### What is expected
When you copy the data that follows, reproduce every word exactly and leave out the images.

[Extracted data entries]

"""

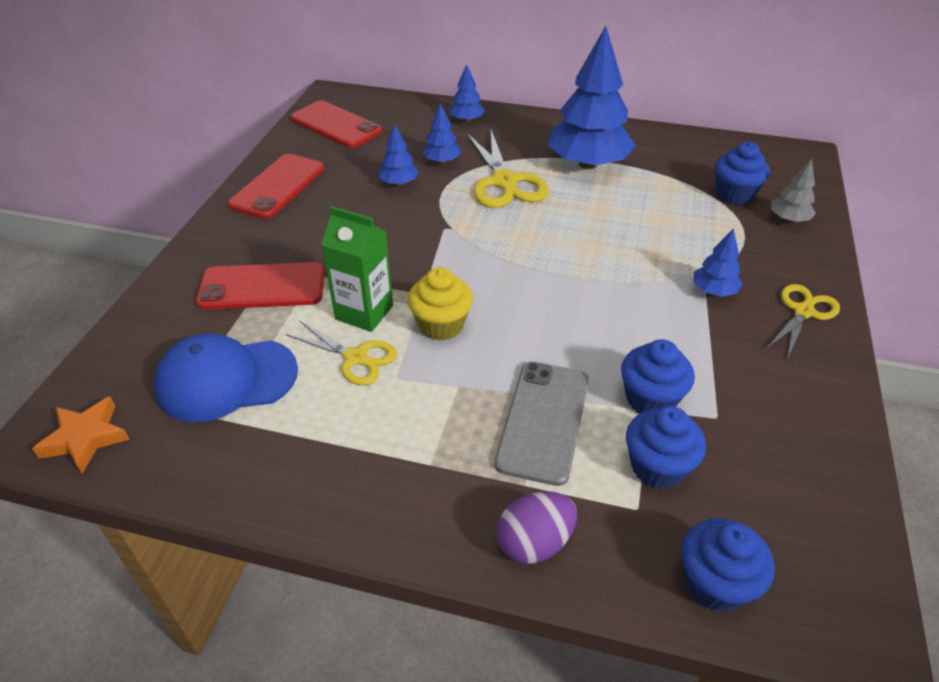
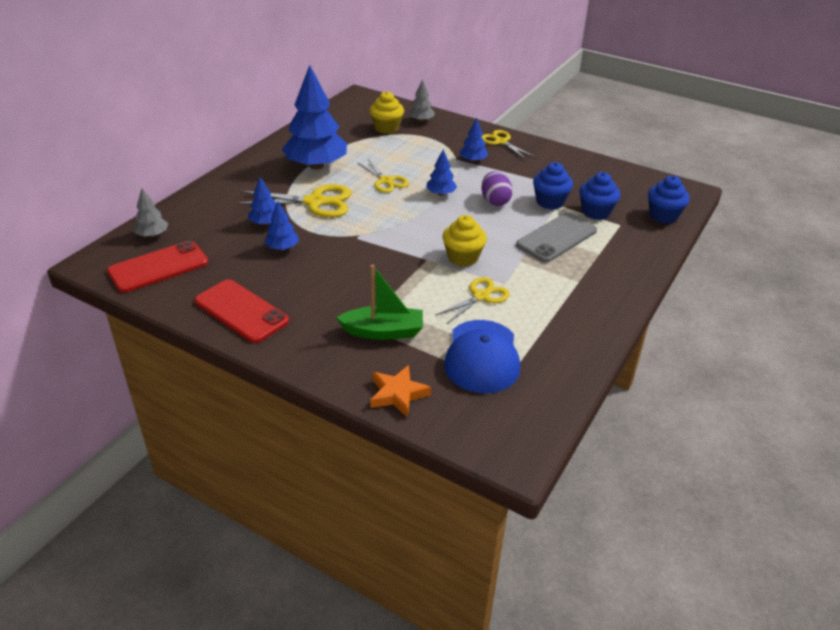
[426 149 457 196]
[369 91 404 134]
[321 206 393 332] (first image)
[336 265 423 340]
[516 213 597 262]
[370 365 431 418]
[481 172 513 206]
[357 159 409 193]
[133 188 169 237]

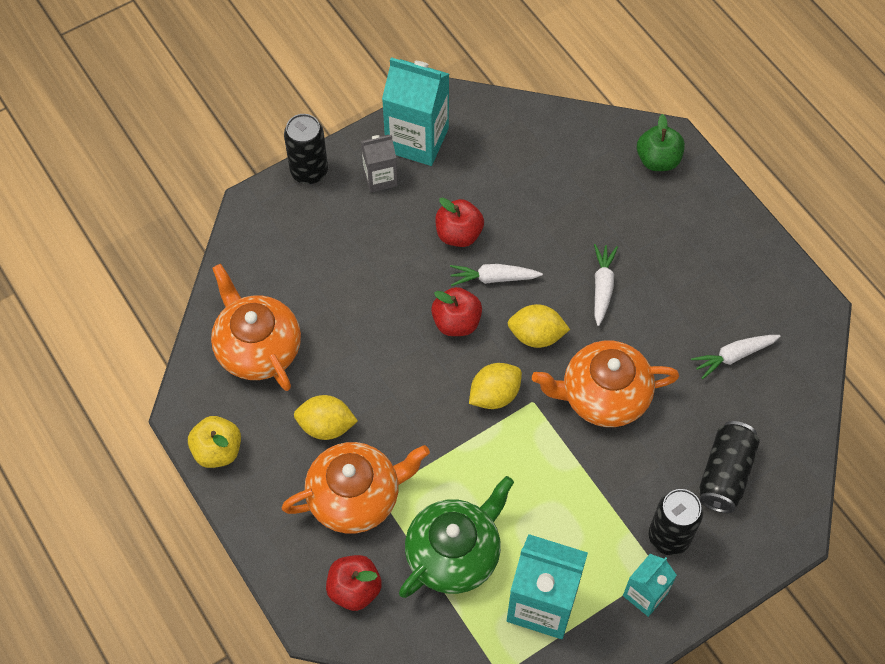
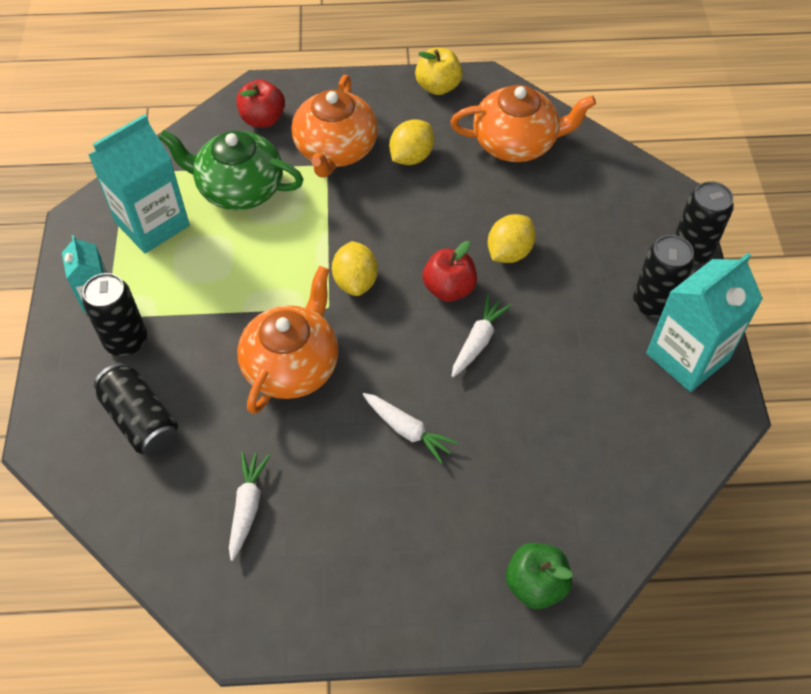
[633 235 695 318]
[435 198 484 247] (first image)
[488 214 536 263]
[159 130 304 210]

"""

### Written answer
[426 149 457 196]
[369 91 404 134]
[321 206 393 332] (first image)
[336 265 423 340]
[516 213 597 262]
[370 365 431 418]
[481 172 513 206]
[357 159 409 193]
[133 188 169 237]

[633 235 695 318]
[435 198 484 247] (first image)
[488 214 536 263]
[159 130 304 210]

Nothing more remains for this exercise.